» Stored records
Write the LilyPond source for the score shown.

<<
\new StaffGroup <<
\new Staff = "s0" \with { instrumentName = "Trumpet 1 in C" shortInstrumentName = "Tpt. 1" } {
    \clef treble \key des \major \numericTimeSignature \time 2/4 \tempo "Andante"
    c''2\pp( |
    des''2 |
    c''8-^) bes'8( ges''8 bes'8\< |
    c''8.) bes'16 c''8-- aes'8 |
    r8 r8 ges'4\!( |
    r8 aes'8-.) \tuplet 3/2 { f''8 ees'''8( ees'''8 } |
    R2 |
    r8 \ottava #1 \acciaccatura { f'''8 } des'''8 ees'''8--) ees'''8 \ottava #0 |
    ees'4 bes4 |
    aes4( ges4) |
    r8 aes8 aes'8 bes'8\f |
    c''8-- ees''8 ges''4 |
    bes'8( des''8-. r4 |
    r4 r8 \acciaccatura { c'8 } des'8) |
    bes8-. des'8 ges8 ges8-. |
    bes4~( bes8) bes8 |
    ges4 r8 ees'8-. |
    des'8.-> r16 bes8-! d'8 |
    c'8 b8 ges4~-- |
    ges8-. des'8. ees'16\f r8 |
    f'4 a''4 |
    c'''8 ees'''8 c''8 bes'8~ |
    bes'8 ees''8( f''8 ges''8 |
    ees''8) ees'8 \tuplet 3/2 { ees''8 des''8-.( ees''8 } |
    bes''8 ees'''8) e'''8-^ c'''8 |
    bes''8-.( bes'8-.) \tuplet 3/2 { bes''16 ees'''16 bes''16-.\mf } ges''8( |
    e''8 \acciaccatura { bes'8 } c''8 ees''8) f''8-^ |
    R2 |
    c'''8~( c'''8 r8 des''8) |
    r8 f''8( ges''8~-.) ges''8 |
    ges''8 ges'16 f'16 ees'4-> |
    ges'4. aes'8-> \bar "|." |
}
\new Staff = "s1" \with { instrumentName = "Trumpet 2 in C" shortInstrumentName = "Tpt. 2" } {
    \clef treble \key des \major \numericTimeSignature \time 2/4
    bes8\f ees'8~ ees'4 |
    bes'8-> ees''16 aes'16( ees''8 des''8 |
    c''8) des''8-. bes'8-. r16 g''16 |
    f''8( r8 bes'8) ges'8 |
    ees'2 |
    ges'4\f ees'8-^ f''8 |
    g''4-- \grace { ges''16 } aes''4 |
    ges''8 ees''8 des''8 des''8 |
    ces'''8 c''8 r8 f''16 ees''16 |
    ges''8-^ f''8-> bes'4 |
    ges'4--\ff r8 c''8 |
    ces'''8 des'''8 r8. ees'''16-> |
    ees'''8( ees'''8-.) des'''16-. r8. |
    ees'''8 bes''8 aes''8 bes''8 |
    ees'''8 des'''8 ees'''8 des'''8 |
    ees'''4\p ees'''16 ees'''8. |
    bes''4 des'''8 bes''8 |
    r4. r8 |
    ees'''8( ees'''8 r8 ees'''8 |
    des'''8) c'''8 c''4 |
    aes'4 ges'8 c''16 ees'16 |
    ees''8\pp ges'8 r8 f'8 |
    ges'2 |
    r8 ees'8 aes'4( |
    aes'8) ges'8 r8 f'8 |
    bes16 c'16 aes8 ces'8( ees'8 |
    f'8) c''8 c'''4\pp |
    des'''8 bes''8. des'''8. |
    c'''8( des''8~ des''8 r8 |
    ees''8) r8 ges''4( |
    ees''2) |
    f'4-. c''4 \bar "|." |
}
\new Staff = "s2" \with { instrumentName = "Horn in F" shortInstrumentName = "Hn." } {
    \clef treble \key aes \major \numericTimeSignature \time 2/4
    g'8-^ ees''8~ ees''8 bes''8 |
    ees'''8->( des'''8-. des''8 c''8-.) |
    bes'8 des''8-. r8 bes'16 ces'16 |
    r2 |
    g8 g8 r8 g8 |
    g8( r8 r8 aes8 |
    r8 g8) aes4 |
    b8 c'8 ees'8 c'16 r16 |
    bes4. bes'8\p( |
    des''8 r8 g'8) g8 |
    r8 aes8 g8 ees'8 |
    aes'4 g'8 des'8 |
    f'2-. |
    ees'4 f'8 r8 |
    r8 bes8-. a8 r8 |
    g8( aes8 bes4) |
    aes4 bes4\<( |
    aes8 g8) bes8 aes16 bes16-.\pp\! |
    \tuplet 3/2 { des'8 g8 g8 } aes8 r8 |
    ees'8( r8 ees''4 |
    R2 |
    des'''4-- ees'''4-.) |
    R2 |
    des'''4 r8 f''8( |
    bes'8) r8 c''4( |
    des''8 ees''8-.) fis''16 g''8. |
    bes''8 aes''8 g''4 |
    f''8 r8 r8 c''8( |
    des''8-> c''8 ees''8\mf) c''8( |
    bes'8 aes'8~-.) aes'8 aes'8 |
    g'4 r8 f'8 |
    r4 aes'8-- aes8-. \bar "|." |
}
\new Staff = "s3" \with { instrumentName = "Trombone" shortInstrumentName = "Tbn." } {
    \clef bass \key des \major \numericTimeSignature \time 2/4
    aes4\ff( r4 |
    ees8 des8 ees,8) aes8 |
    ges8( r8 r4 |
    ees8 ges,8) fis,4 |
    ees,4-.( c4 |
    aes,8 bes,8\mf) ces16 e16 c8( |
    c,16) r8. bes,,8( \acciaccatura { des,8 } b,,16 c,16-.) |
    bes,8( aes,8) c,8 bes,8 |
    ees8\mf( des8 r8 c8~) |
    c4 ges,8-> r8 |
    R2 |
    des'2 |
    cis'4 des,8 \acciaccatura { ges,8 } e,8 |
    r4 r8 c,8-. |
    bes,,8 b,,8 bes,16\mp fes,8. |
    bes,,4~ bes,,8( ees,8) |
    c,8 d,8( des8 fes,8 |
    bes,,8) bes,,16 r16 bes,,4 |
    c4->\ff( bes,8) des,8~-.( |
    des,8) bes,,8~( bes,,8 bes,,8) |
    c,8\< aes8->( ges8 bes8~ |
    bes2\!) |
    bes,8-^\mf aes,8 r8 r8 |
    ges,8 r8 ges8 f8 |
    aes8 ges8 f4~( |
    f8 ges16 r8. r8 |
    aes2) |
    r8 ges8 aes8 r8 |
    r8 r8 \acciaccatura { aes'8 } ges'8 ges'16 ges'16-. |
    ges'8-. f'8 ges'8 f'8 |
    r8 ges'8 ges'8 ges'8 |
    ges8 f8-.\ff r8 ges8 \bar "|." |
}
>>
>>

» What you need to do
Count the lines in the records above that contain the string "time", and reply with the number alone.

» The response
4